Task brief: In the listing that follows, find the line with "MIC2 pin OUT: A0 -> D5", then copy exactly from it through the line with "MIC2 pin VCC: none -> 5V", leaving out every picture.

Provided material:
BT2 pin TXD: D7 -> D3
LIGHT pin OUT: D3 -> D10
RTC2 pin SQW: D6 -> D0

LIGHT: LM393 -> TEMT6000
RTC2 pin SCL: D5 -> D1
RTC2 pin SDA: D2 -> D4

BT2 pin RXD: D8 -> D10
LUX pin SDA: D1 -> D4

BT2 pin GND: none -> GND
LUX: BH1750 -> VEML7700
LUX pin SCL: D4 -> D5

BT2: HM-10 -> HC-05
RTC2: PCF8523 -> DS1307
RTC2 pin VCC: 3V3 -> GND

* * *

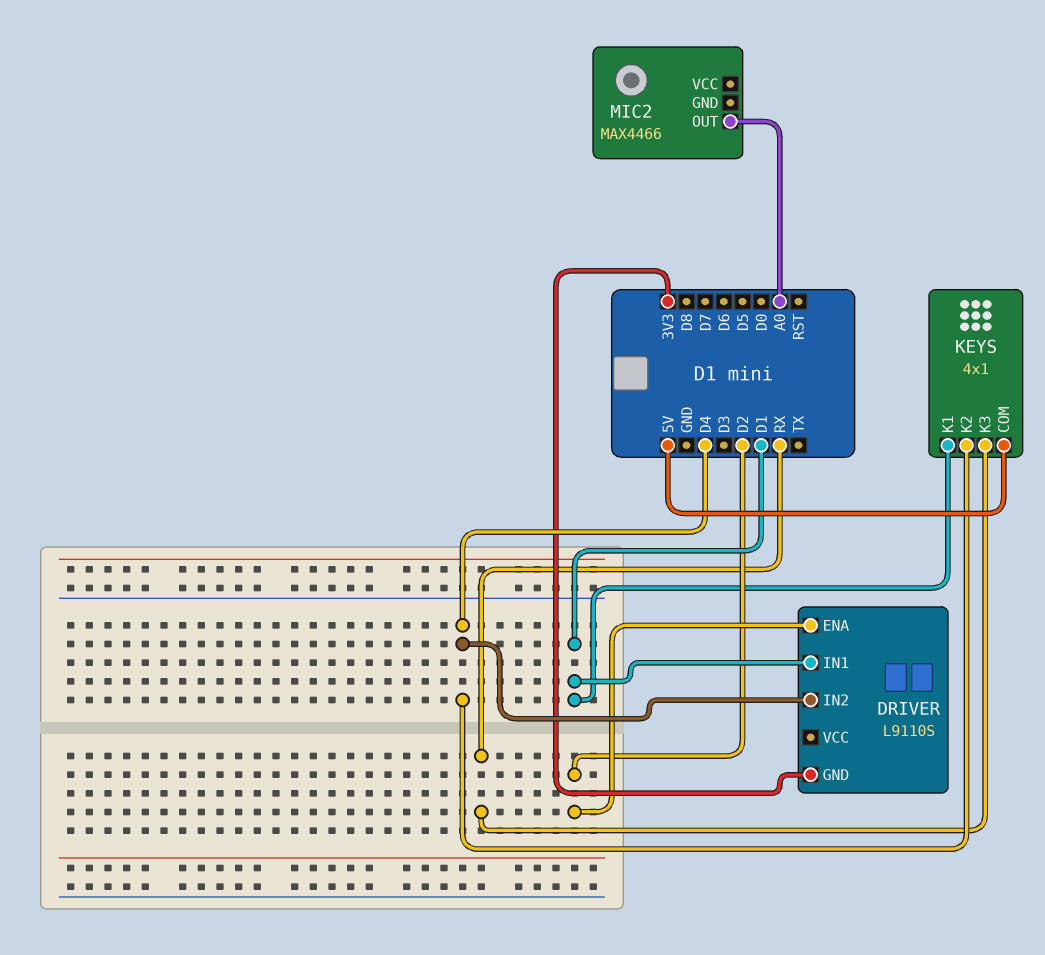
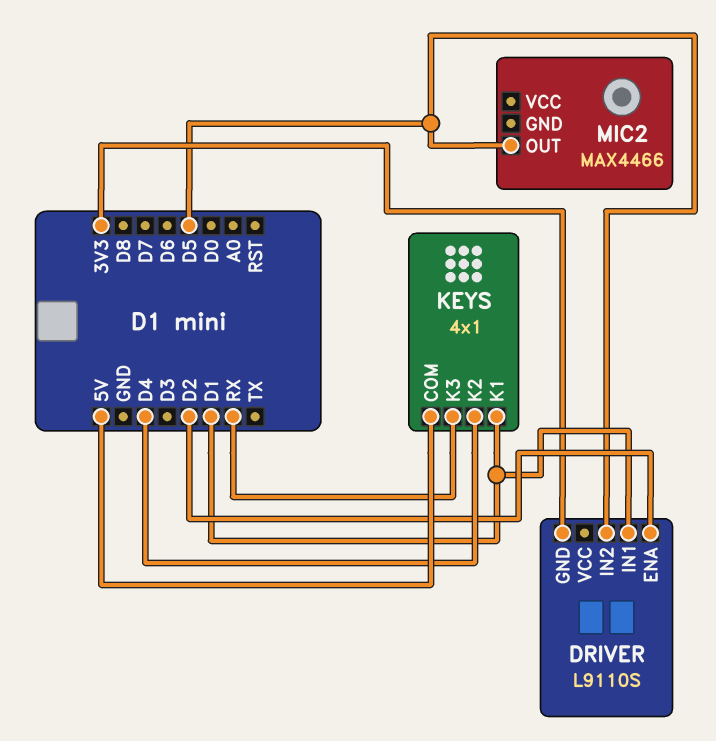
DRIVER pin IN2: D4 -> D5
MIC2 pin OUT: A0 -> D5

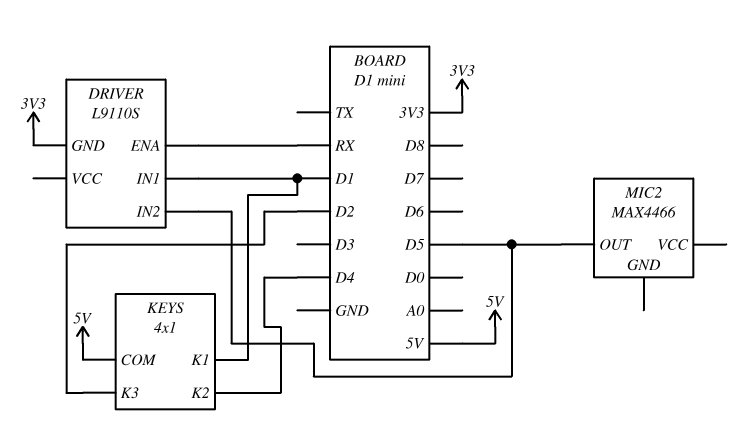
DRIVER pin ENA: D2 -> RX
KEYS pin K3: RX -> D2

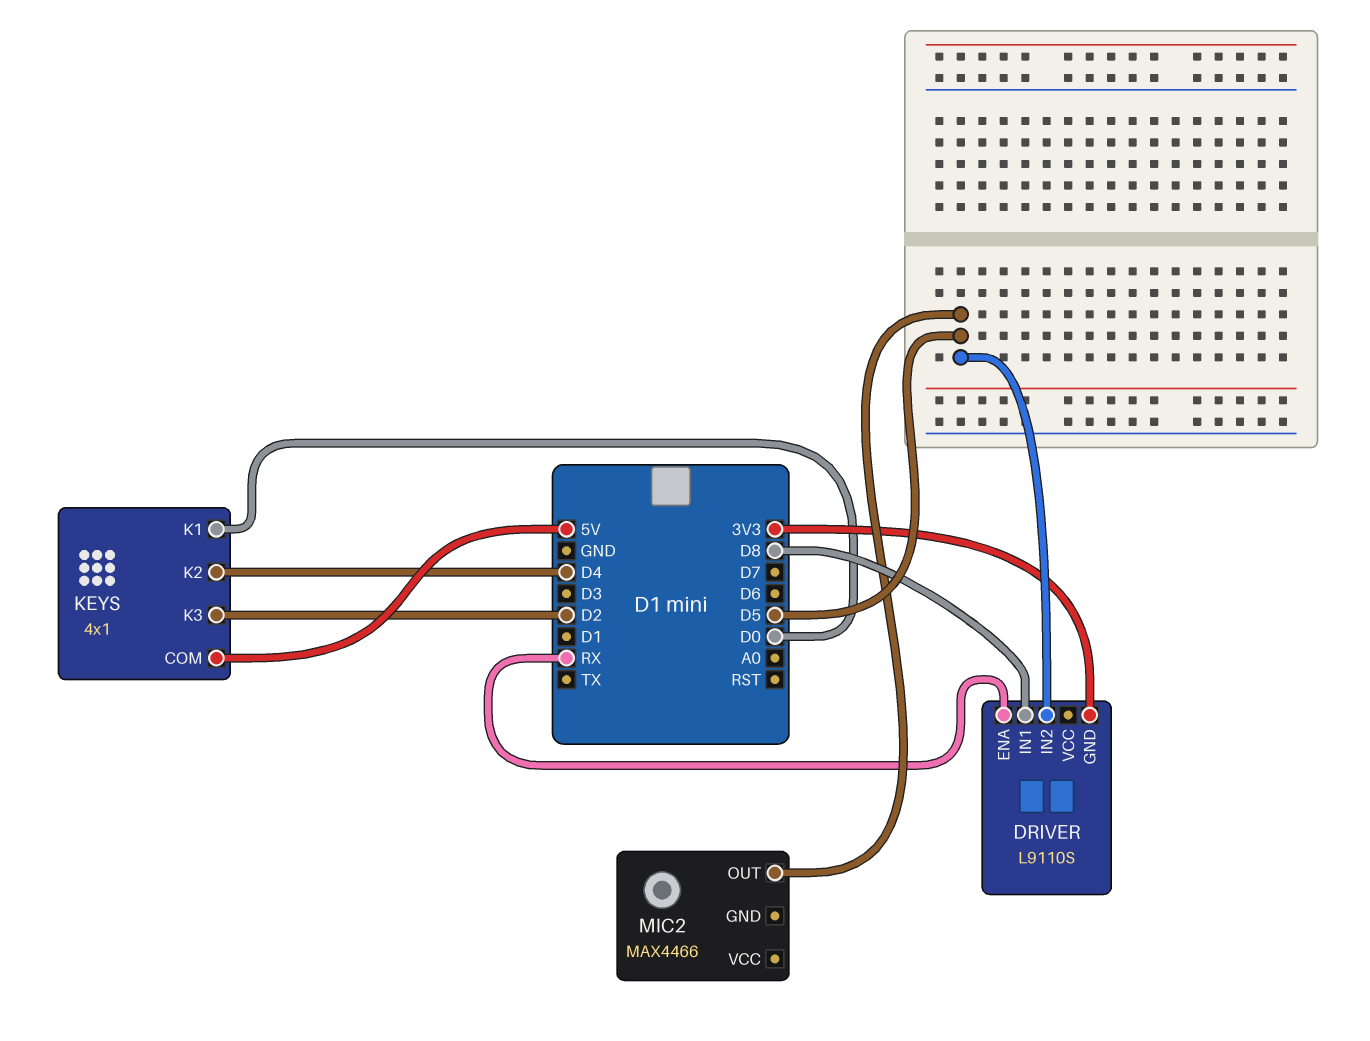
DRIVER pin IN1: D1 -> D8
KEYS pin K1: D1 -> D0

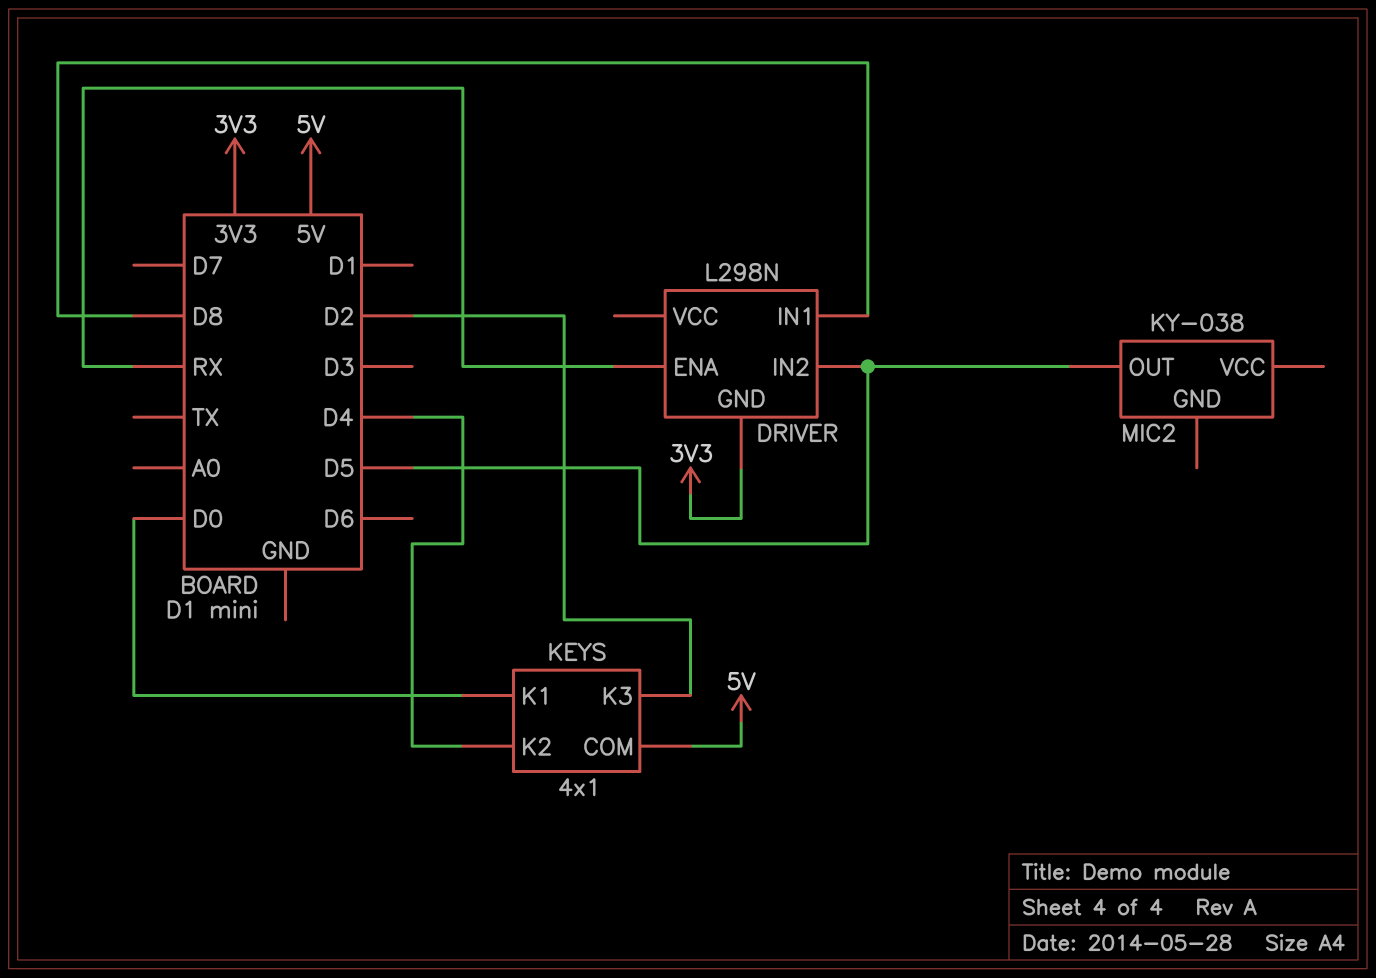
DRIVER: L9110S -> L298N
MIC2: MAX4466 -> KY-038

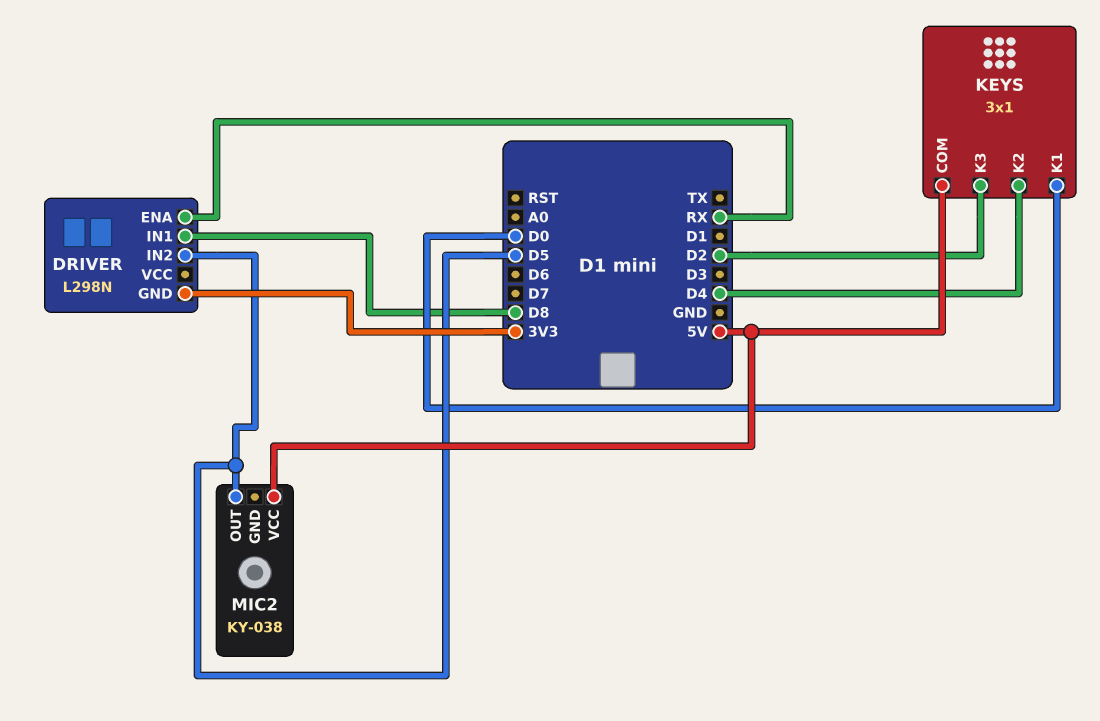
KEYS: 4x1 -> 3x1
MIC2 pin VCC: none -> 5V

Result of this exercise:
MIC2 pin OUT: A0 -> D5

DRIVER pin ENA: D2 -> RX
KEYS pin K3: RX -> D2

DRIVER pin IN1: D1 -> D8
KEYS pin K1: D1 -> D0

DRIVER: L9110S -> L298N
MIC2: MAX4466 -> KY-038

KEYS: 4x1 -> 3x1
MIC2 pin VCC: none -> 5V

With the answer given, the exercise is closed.